***** Input

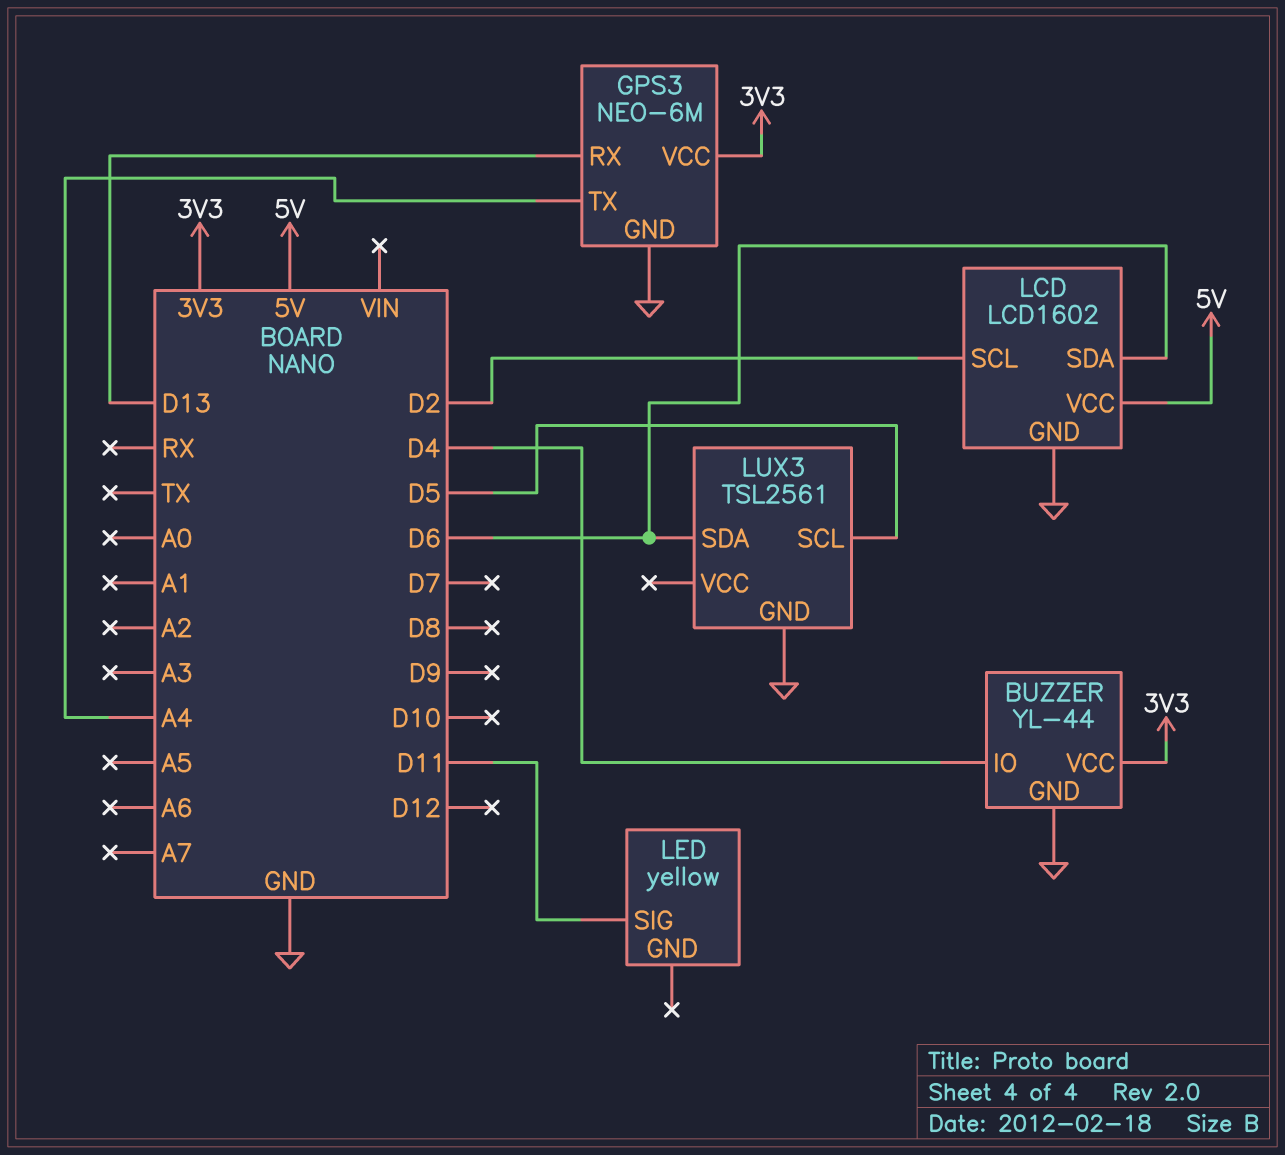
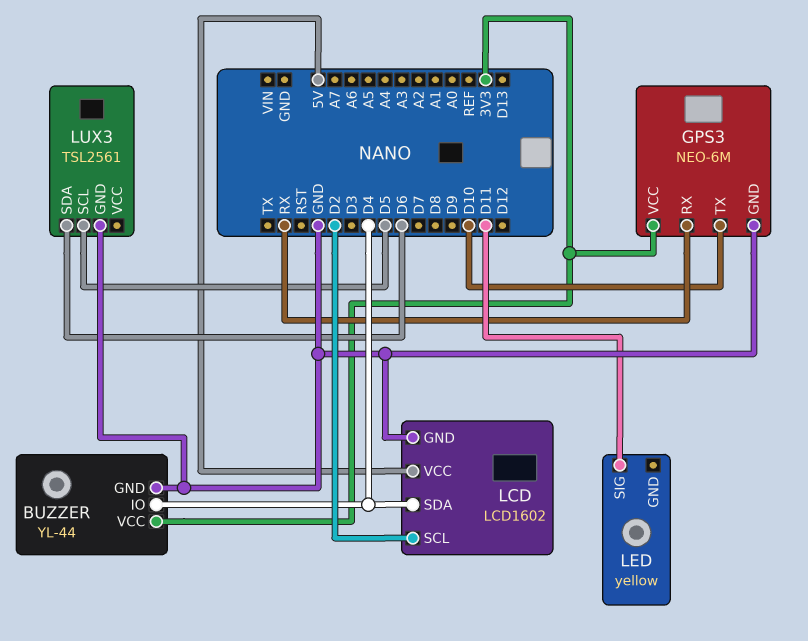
GPS3 pin RX: D13 -> RX
GPS3 pin TX: A4 -> D10
LCD pin SDA: D6 -> D4

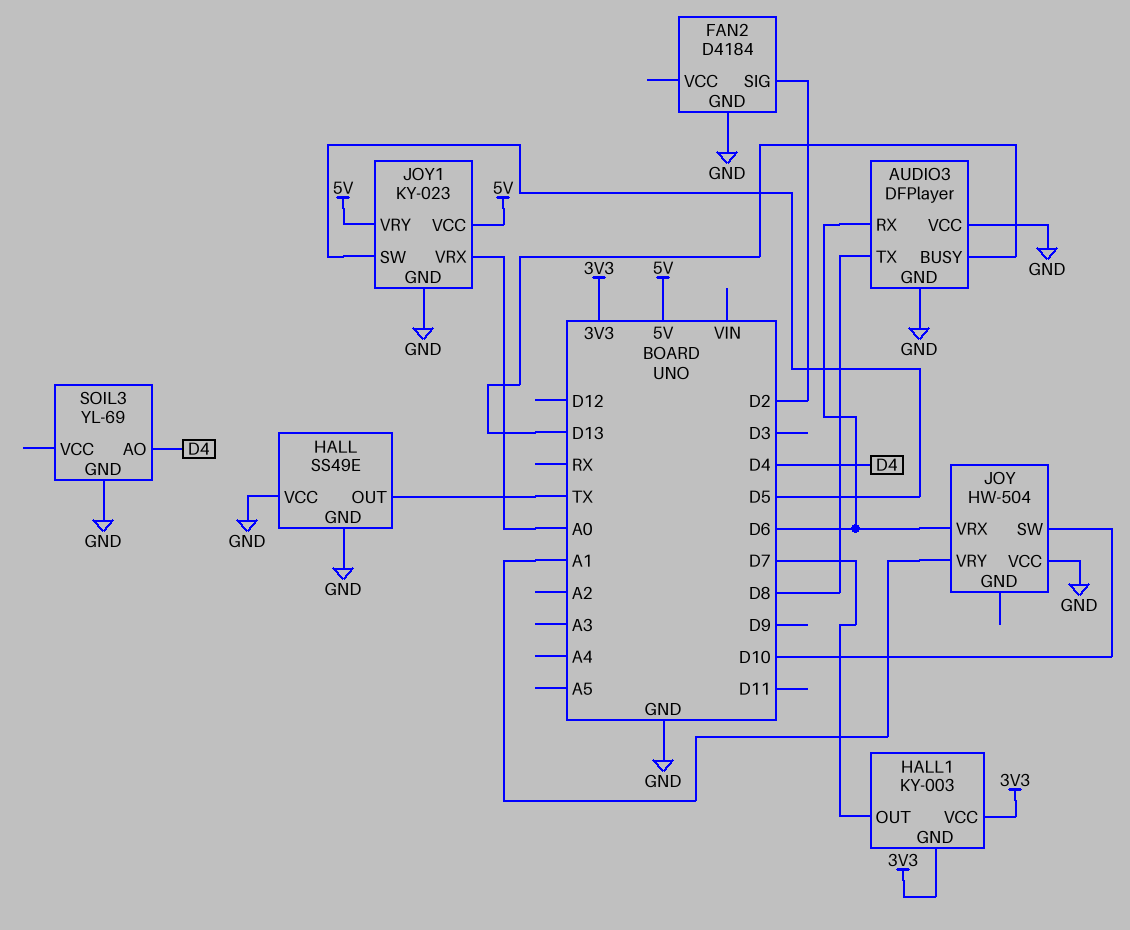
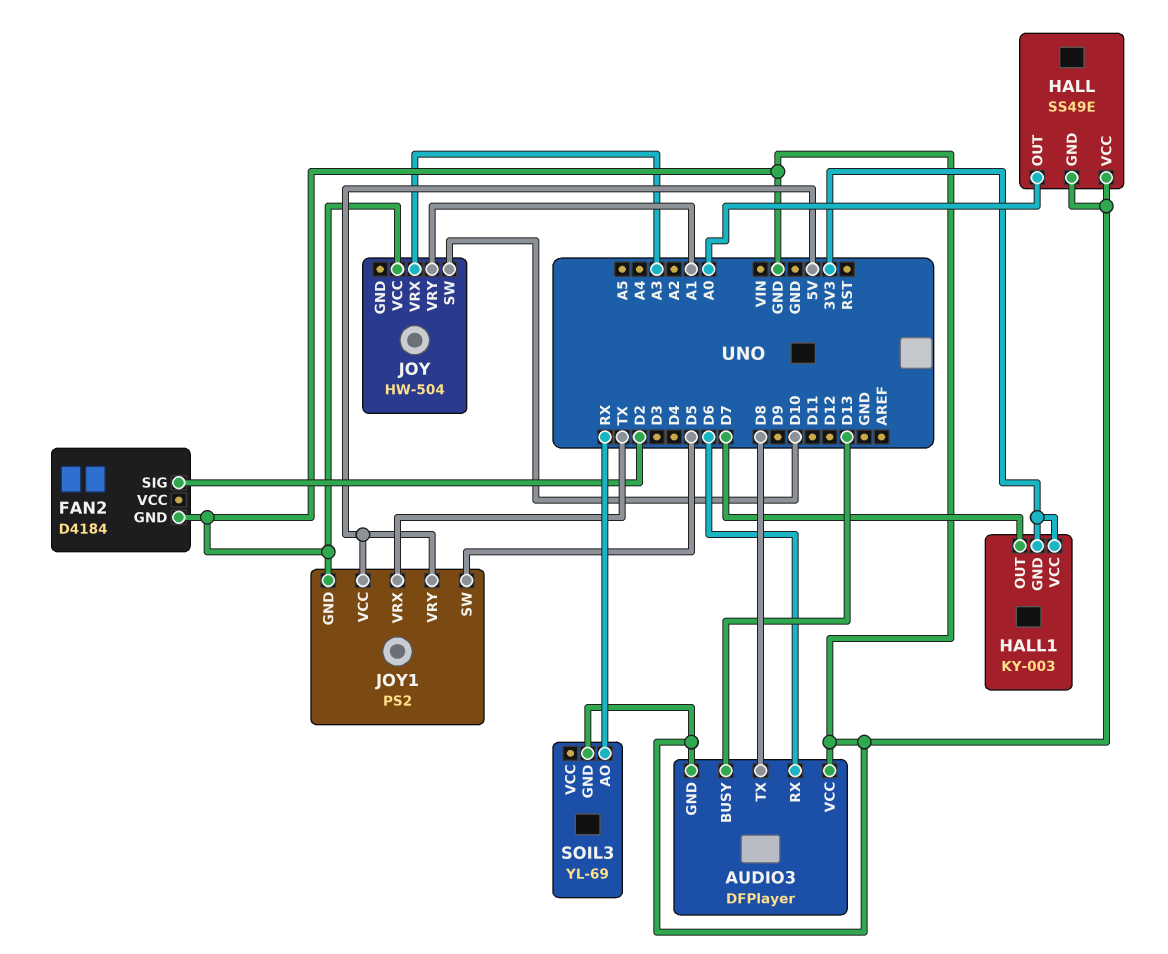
HALL pin OUT: TX -> A0
JOY pin VRX: D6 -> A3
JOY1: KY-023 -> PS2
JOY1 pin VRX: A0 -> TX
SOIL3 pin AO: D4 -> RX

**********

◆ **Task description**
The data must be printed exactly, image-free.

◆ **Solution to the problem**
GPS3 pin RX: D13 -> RX
GPS3 pin TX: A4 -> D10
LCD pin SDA: D6 -> D4

HALL pin OUT: TX -> A0
JOY pin VRX: D6 -> A3
JOY1: KY-023 -> PS2
JOY1 pin VRX: A0 -> TX
SOIL3 pin AO: D4 -> RX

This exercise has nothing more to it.